Data for analysis:

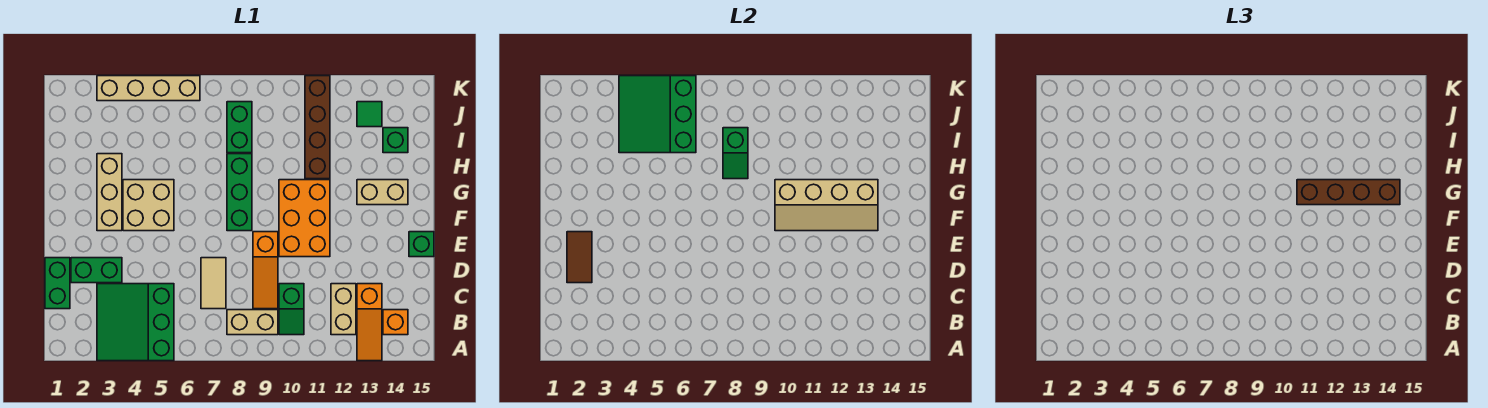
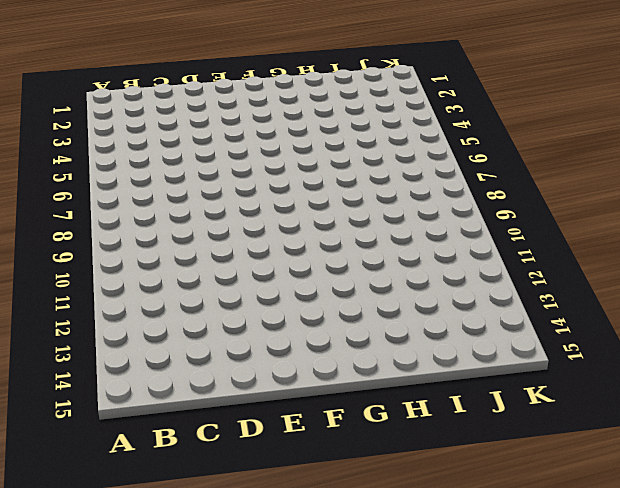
none -> green slope A3:C5 level 1 top 5
none -> orange slope A13:C13 level 1 top C
none -> tan brick B8:B9 level 1

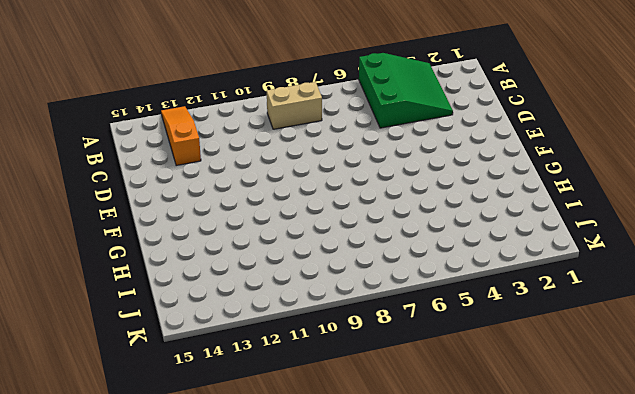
none -> green slope B10:C10 level 1 top C
none -> tan brick B12:C12 level 1
none -> orange brick B14 level 1

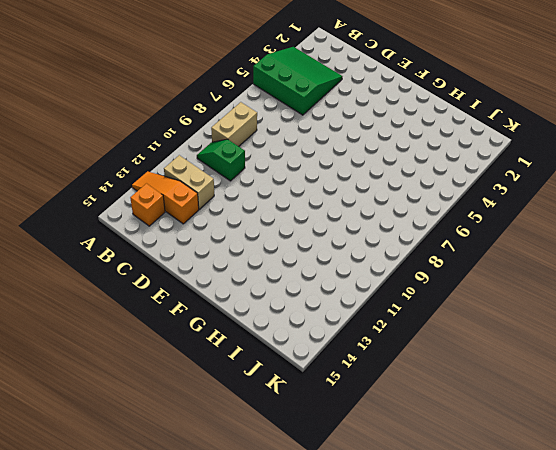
none -> green brick C1:D1 level 1
none -> tan tile C7:D7 level 1
none -> orange slope C9:E9 level 1 top E

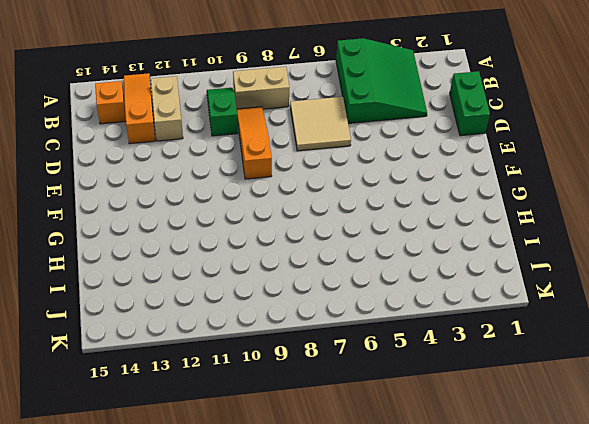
tan tile C6:D7 level 1 -> tan tile C7:D7 level 1
none -> green brick D2:D3 level 1
none -> orange brick E10:G11 level 1
none -> green brick E15 level 1

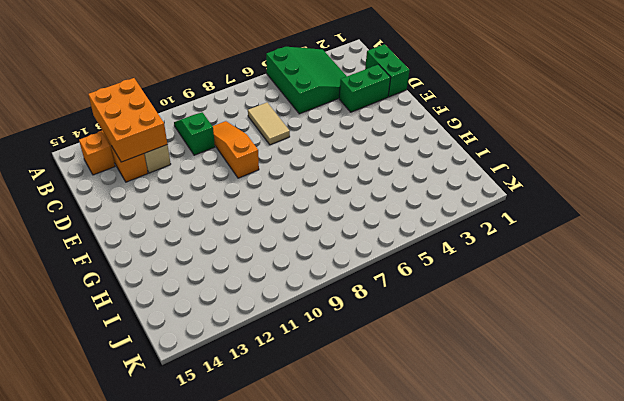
orange brick A12:C13 level 2 -> orange brick E10:G11 level 1
none -> tan brick B8:B9 level 1
none -> green brick E15 level 1
none -> tan brick F3:H3 level 1

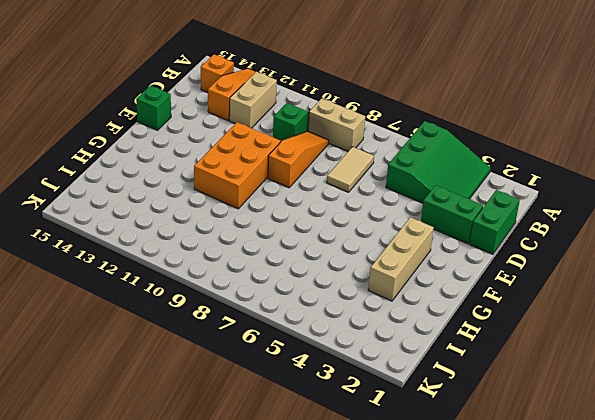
none -> tan brick F4:G5 level 1
none -> green brick F8:H8 level 1
none -> tan brick G13:G14 level 1

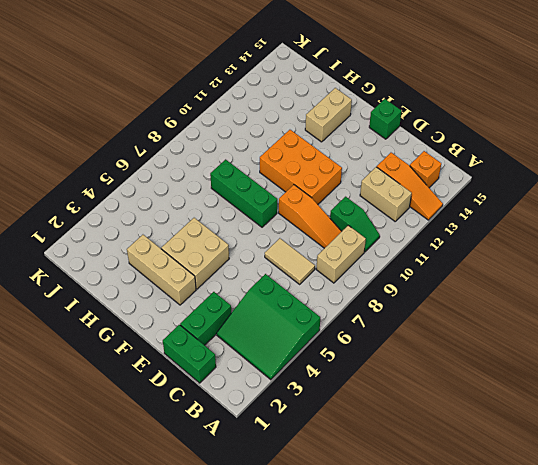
none -> brown brick H11:K11 level 1
none -> green brick I8:J8 level 1
none -> green brick I14 level 1

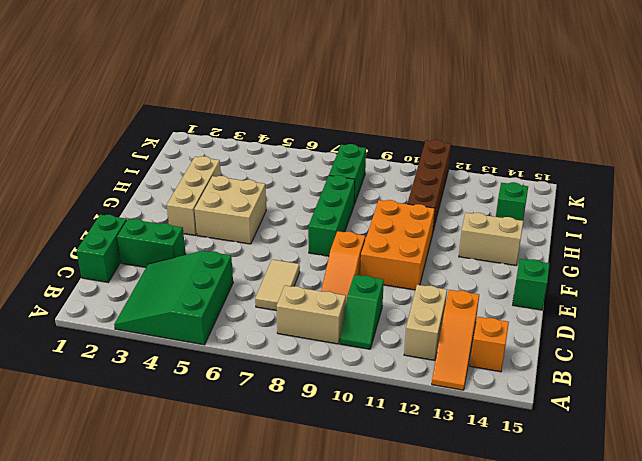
none -> green tile J13 level 1
none -> tan brick K3:K6 level 1
none -> brown tile D2:E2 level 2

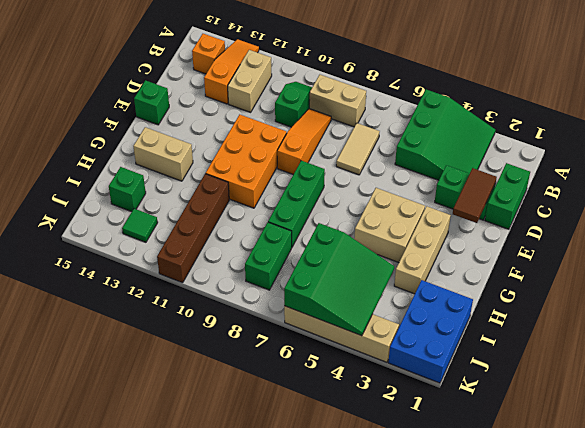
blue brick I1:K2 level 1 -> none
none -> tan slope F10:G13 level 2 top G
none -> green slope H8:I8 level 2 top I
none -> brown brick G11:G14 level 3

Problem:
Your answer must be the full listing, reproduced word for word, without its pictures.

Answer box:
none -> green slope A3:C5 level 1 top 5
none -> orange slope A13:C13 level 1 top C
none -> tan brick B8:B9 level 1

none -> green slope B10:C10 level 1 top C
none -> tan brick B12:C12 level 1
none -> orange brick B14 level 1

none -> green brick C1:D1 level 1
none -> tan tile C7:D7 level 1
none -> orange slope C9:E9 level 1 top E

tan tile C6:D7 level 1 -> tan tile C7:D7 level 1
none -> green brick D2:D3 level 1
none -> orange brick E10:G11 level 1
none -> green brick E15 level 1

orange brick A12:C13 level 2 -> orange brick E10:G11 level 1
none -> tan brick B8:B9 level 1
none -> green brick E15 level 1
none -> tan brick F3:H3 level 1

none -> tan brick F4:G5 level 1
none -> green brick F8:H8 level 1
none -> tan brick G13:G14 level 1

none -> brown brick H11:K11 level 1
none -> green brick I8:J8 level 1
none -> green brick I14 level 1

none -> green tile J13 level 1
none -> tan brick K3:K6 level 1
none -> brown tile D2:E2 level 2

blue brick I1:K2 level 1 -> none
none -> tan slope F10:G13 level 2 top G
none -> green slope H8:I8 level 2 top I
none -> brown brick G11:G14 level 3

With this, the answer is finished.